WORK ITEM: All lines at or after the one containing "yellow brick C2", up to the last line of the material, must be repeated exactly, and no others.

PROVIDED DATA:
+===+

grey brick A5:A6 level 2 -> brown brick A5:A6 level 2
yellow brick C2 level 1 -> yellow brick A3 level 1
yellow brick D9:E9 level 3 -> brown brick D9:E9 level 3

+===+

RESULT OF THIS EXERCISE:
yellow brick C2 level 1 -> yellow brick A3 level 1
yellow brick D9:E9 level 3 -> brown brick D9:E9 level 3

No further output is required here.